[Itemized modification records]
◆ ◆ ◆

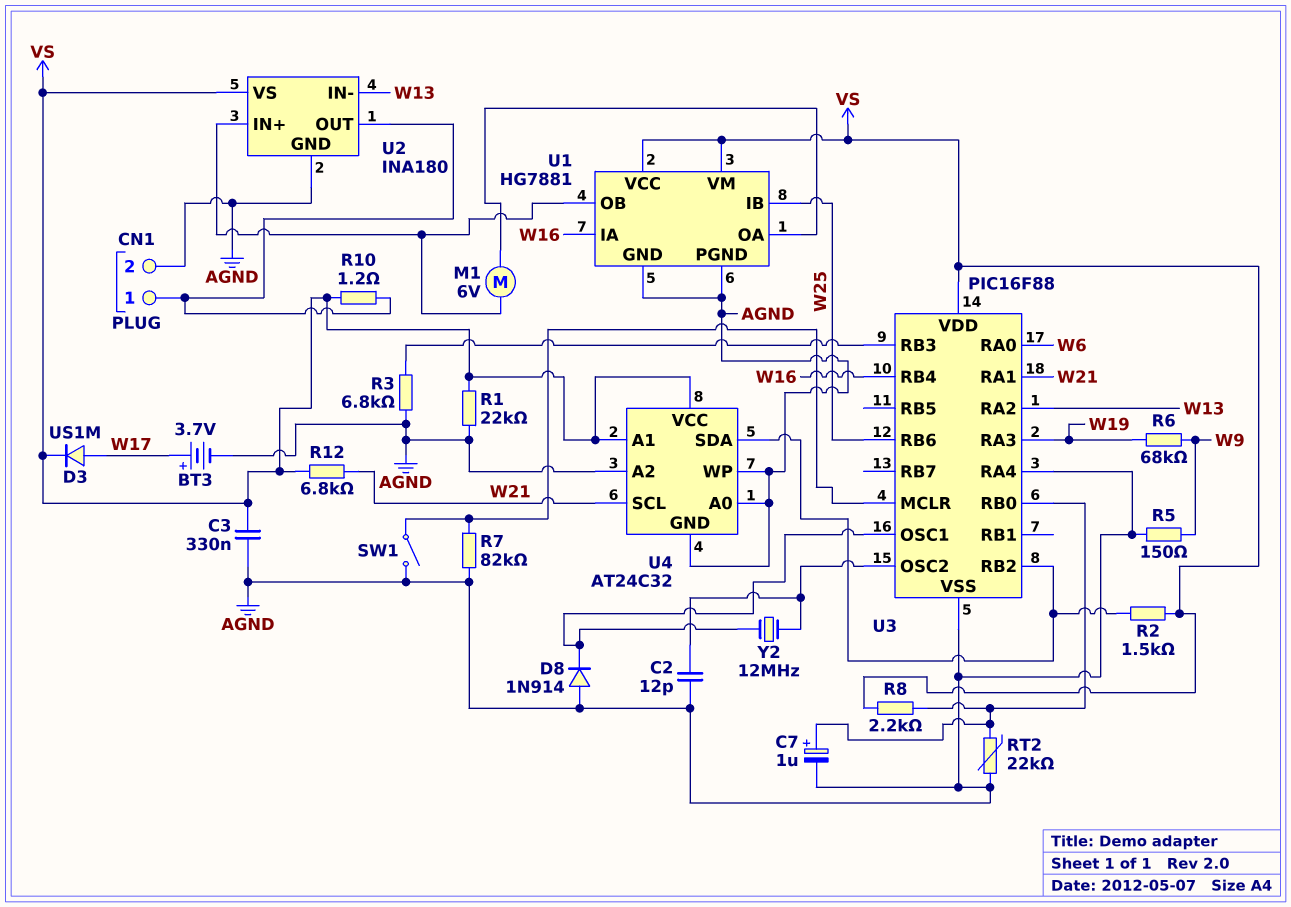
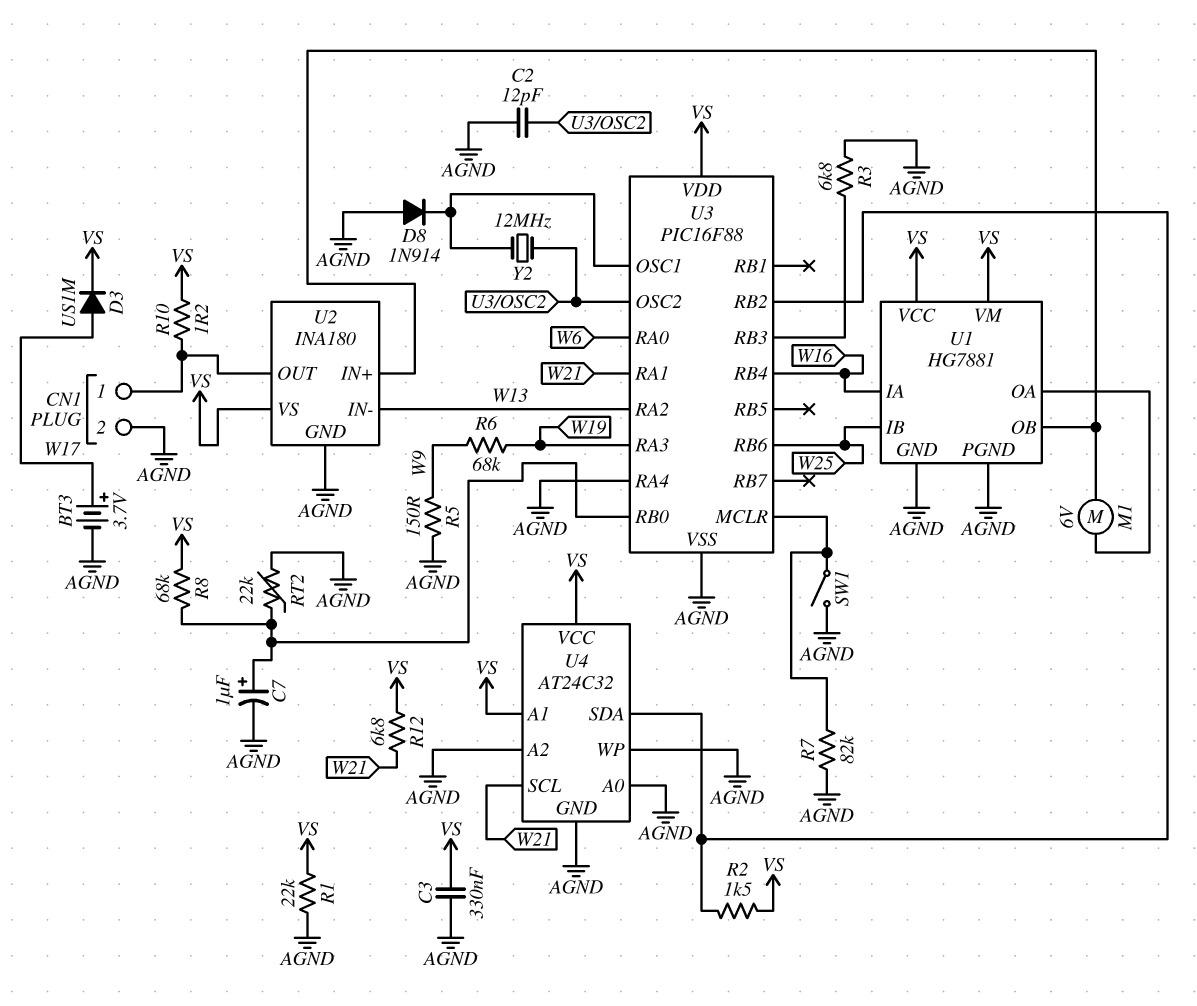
R8: 2.2k (U3/RB0, VS) -> 68k (U3/RB0, VS)

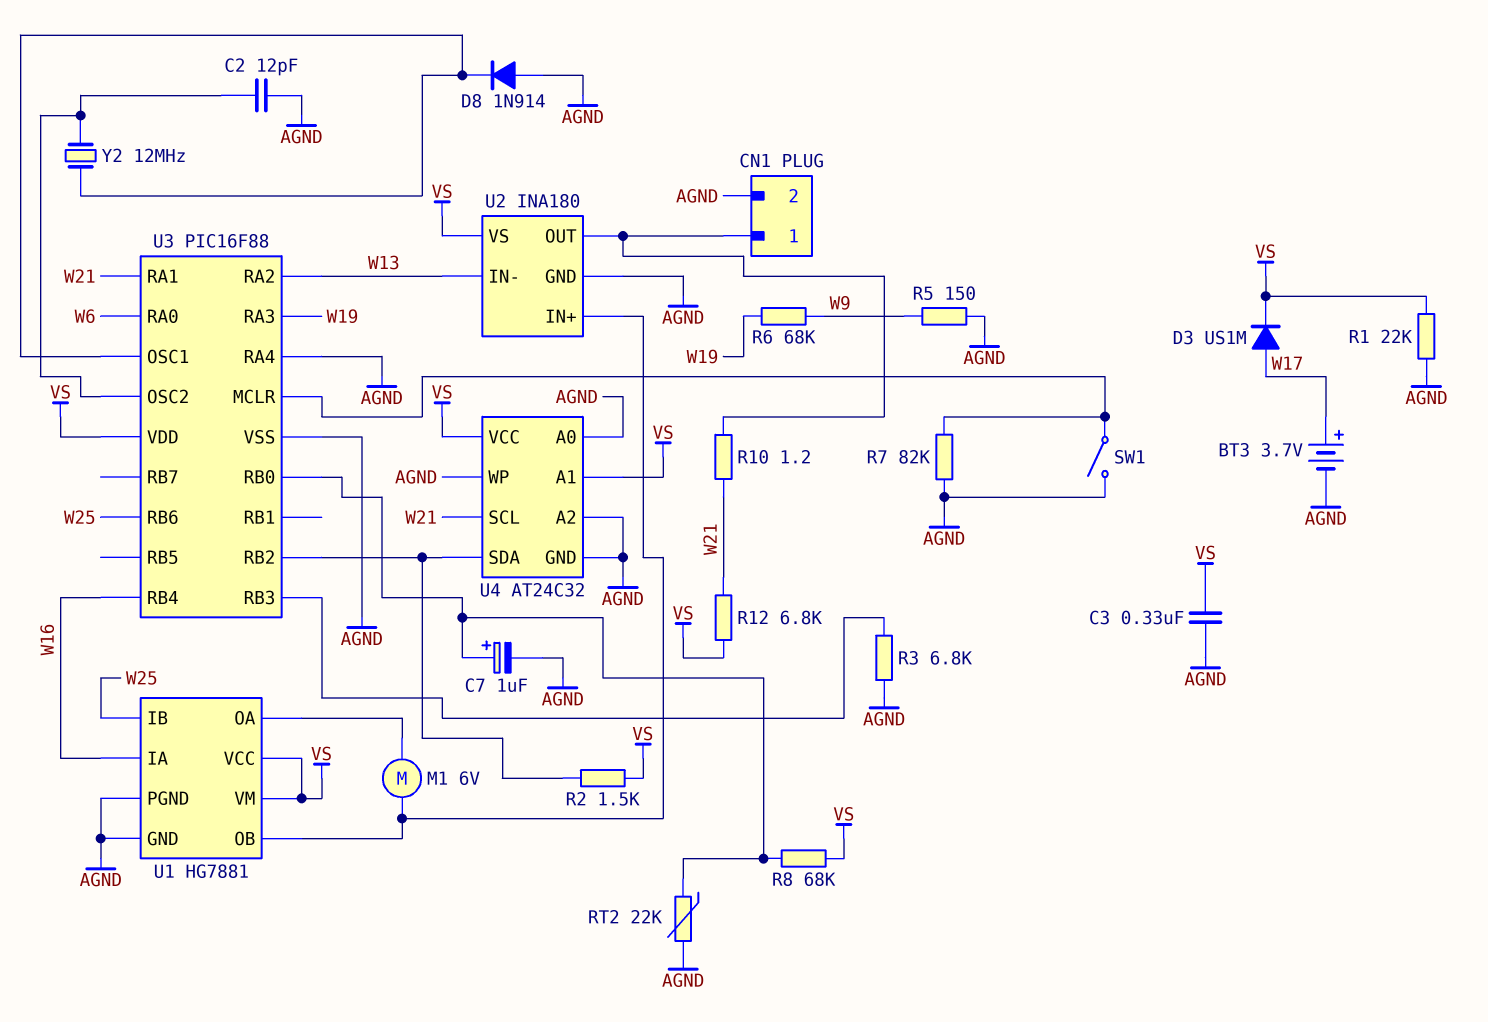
R10: 1.2 (CN1/1, VS) -> 1.2 (CN1/1, W21)

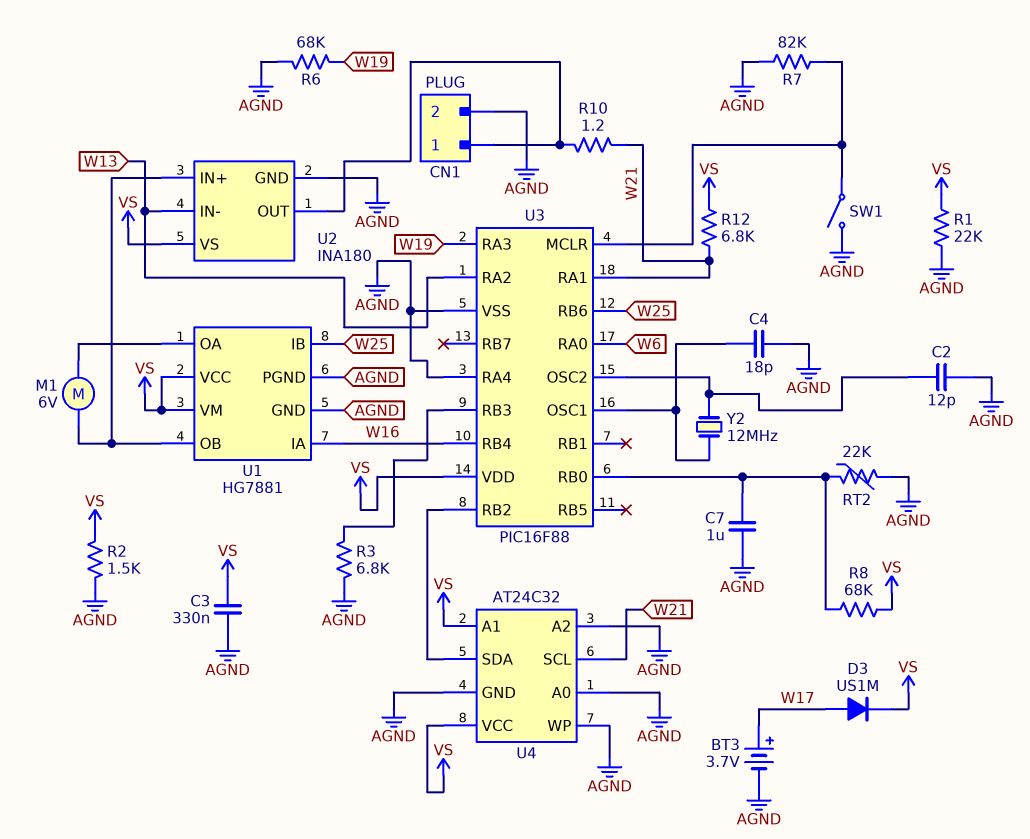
C4: none -> 18pF (AGND, U3/OSC1)
C7: 1uF (plus U3/RB0, minus AGND) -> 1uF (AGND, U3/RB0)
D8: diode 1N914 (A AGND, K U3/OSC1) -> none
R2: 1.5k (U3/RB2, VS) -> 1.5k (AGND, VS)
R5: 150 (AGND, W9) -> none
R6: 68k (W9, W19) -> 68k (AGND, W19)

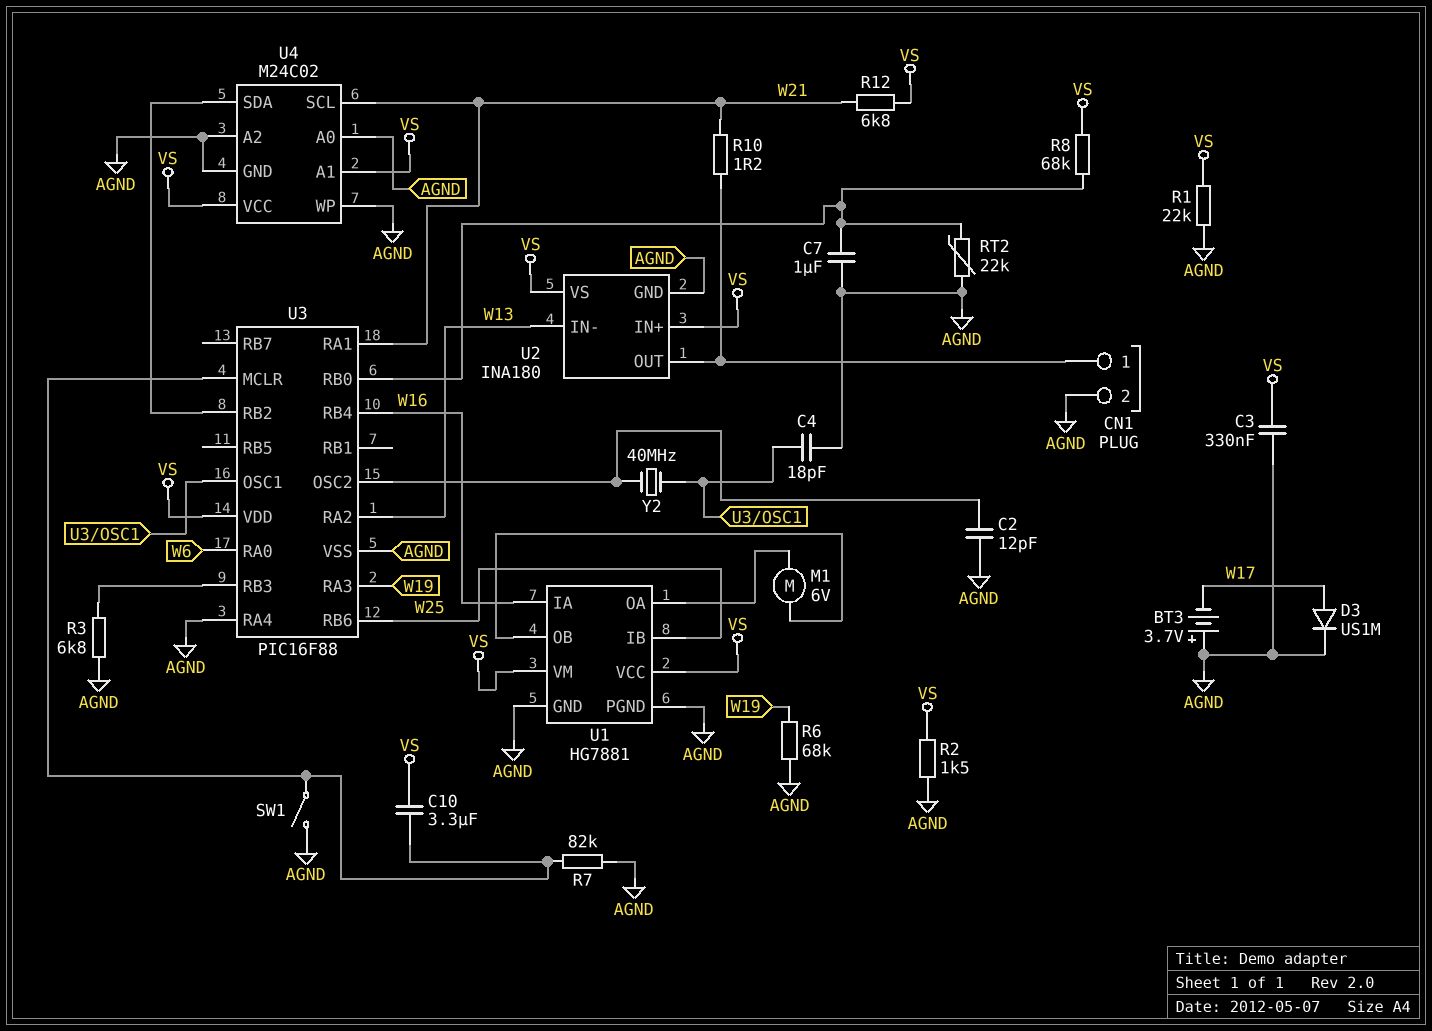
BT3: 3.7V (plus W17, minus AGND) -> 3.7V (plus AGND, minus W17)
C10: none -> 3.3uF (U3/MCLR, VS)
D3: diode US1M (A W17, K VS) -> diode US1M (A W17, K AGND)
U2 pin IN+: U1/OB -> VS
U4: AT24C32 -> M24C02
Y2: 12MHz (U3/OSC1, U3/OSC2) -> 40MHz (U3/OSC1, U3/OSC2)

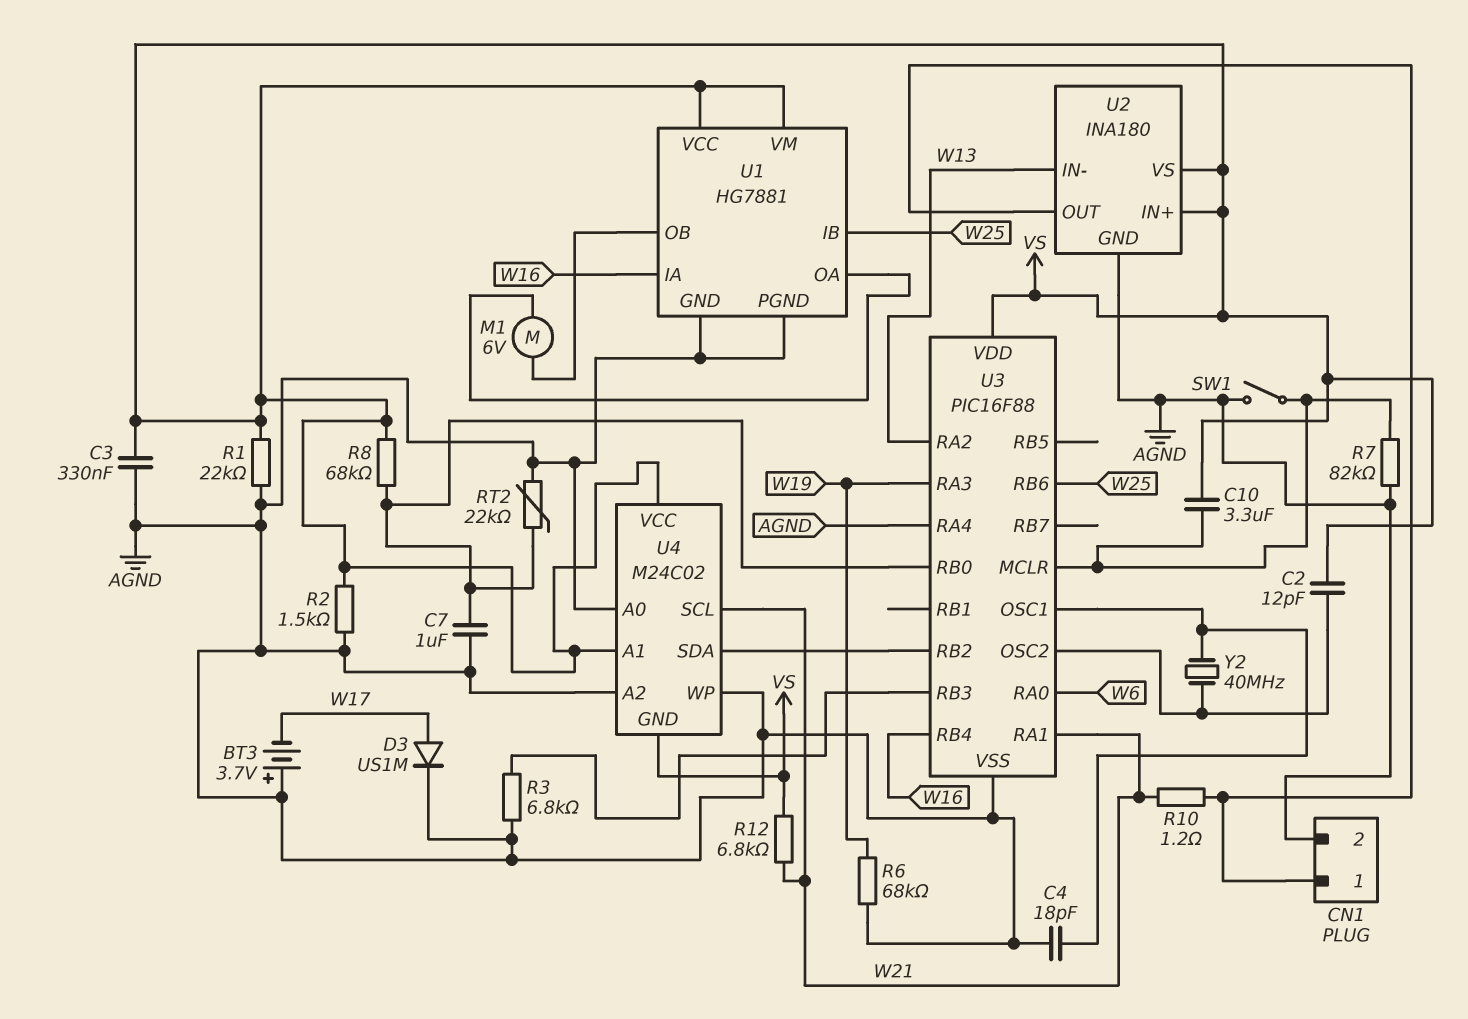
C2: 12pF (AGND, U3/OSC2) -> 12pF (U3/OSC2, VS)
U4 pin GND: AGND -> VS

◆ ◆ ◆

• [Task statement] Scan the entries and show every line in which the word "plus" is found.

• [Written answer]
C7: 1uF (plus U3/RB0, minus AGND) -> 1uF (AGND, U3/RB0)
BT3: 3.7V (plus W17, minus AGND) -> 3.7V (plus AGND, minus W17)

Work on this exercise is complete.